— What you need to do —
Please report every line in the entries that contains the string "orange".
======== Data extracts ========
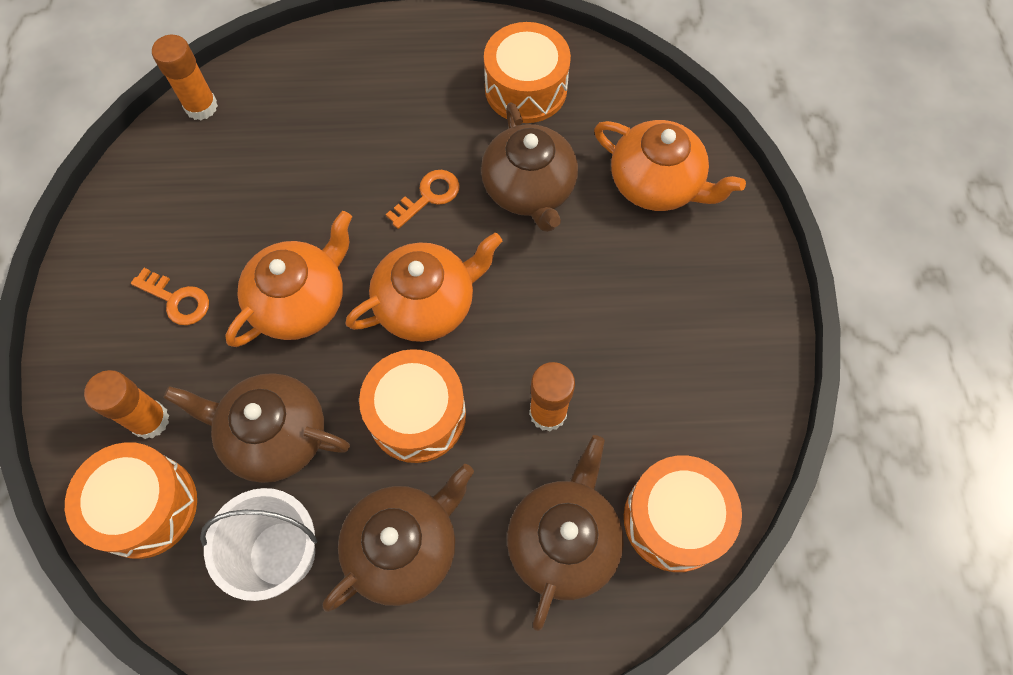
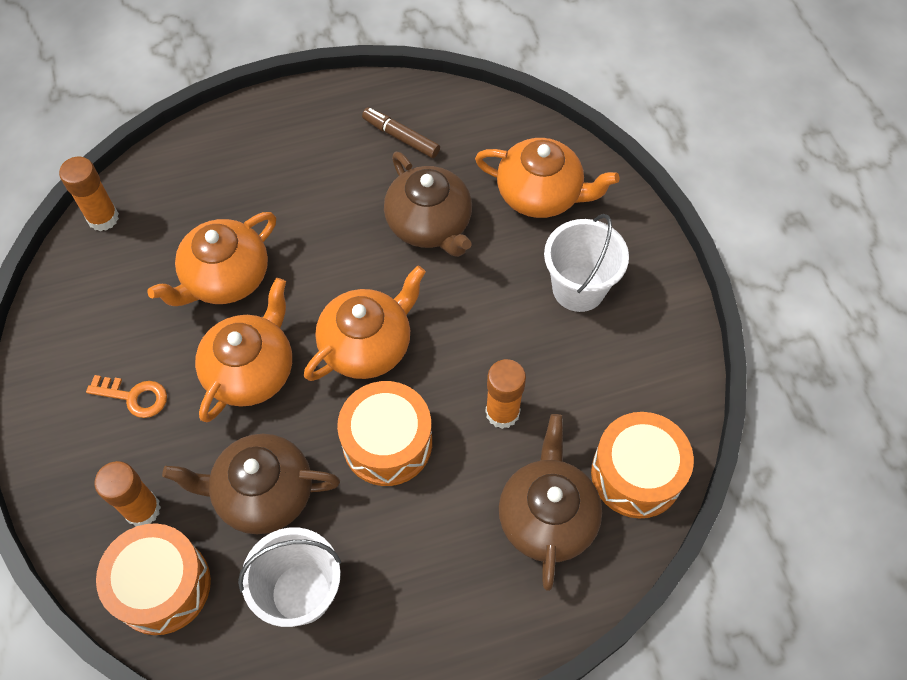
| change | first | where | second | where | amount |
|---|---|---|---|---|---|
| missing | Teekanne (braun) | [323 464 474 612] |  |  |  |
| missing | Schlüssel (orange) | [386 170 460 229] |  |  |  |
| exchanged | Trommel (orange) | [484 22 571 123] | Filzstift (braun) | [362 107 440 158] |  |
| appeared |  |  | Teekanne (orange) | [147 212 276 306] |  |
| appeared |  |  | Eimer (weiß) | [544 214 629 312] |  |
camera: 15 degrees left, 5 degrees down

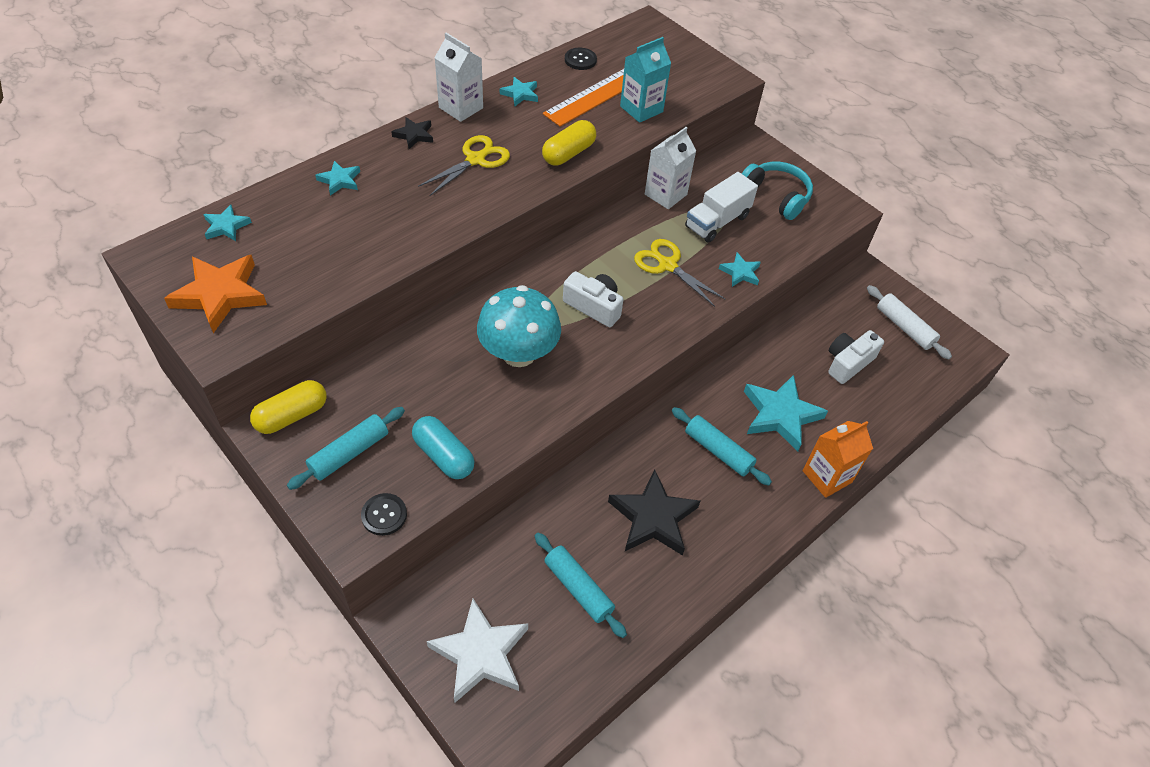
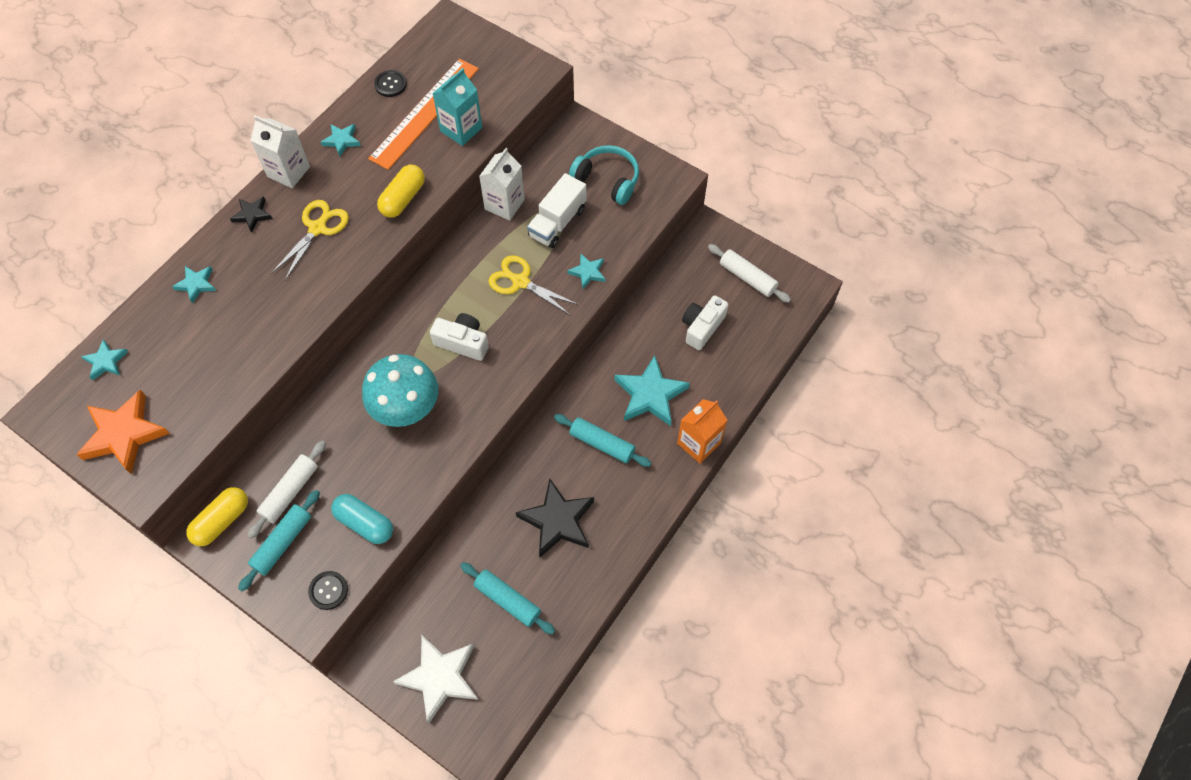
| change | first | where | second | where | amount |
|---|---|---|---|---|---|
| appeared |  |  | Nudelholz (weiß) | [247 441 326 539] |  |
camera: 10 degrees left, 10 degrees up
========
======== Data extracts ========
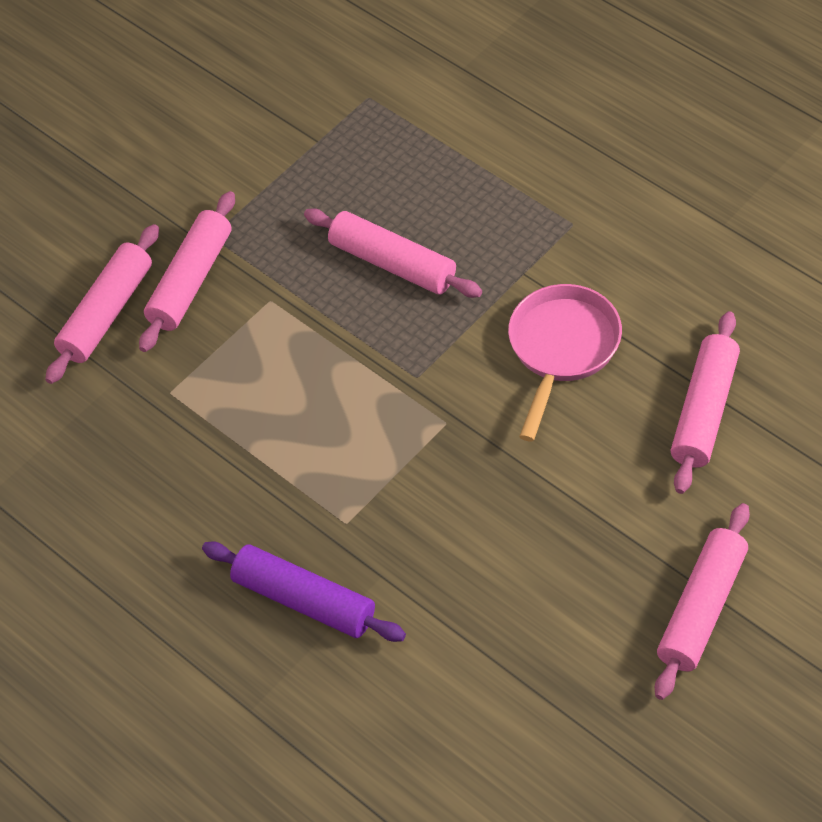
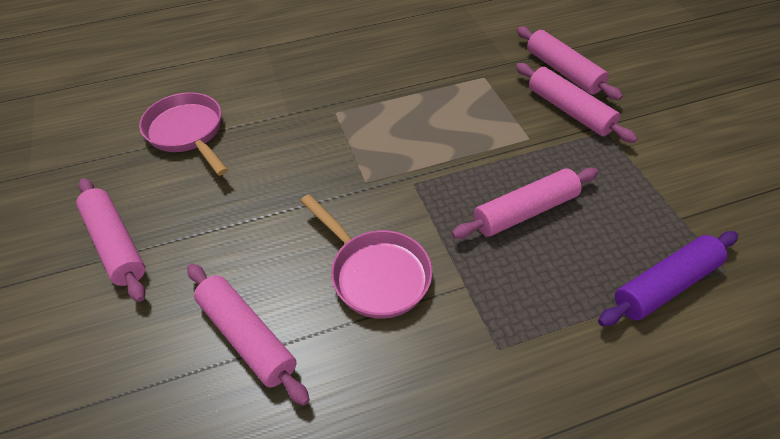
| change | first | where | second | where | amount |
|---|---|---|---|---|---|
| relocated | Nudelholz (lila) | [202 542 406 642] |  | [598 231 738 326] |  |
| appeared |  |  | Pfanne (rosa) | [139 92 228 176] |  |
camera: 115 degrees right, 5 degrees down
========
— Completed task —
| missing | Schlüssel (orange) | [386 170 460 229] |  |  |  |
| exchanged | Trommel (orange) | [484 22 571 123] | Filzstift (braun) | [362 107 440 158] |  |
| appeared |  |  | Teekanne (orange) | [147 212 276 306] |  |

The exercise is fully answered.